## Stored data
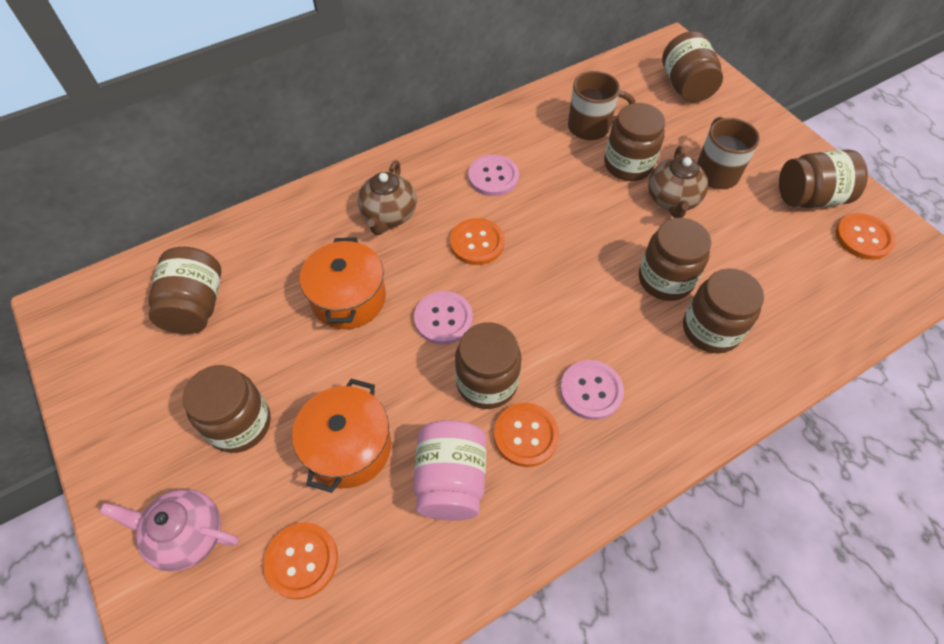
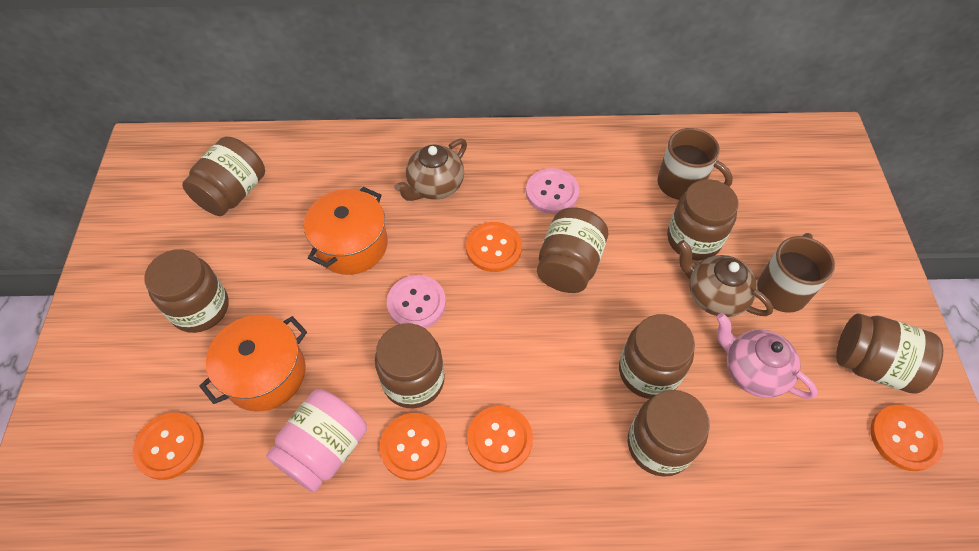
camera: 30 degrees right, 0 degrees up
(187, 535) = (107, 377): pink teapot -> pink teapot (752, 371)
(591, 391) = (499, 439): pink button -> orange button
(672, 200) = (714, 296): brown teapot -> brown teapot turned 90 degrees clockwise
(685, 86) = (815, 184): brown jar -> brown jar (569, 265)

## Required action
Each record must be repeated verbatim, and no picture may appear in the copy.

## Result of this task
camera: 30 degrees right, 0 degrees up
(187, 535) = (107, 377): pink teapot -> pink teapot (752, 371)
(591, 391) = (499, 439): pink button -> orange button
(672, 200) = (714, 296): brown teapot -> brown teapot turned 90 degrees clockwise
(685, 86) = (815, 184): brown jar -> brown jar (569, 265)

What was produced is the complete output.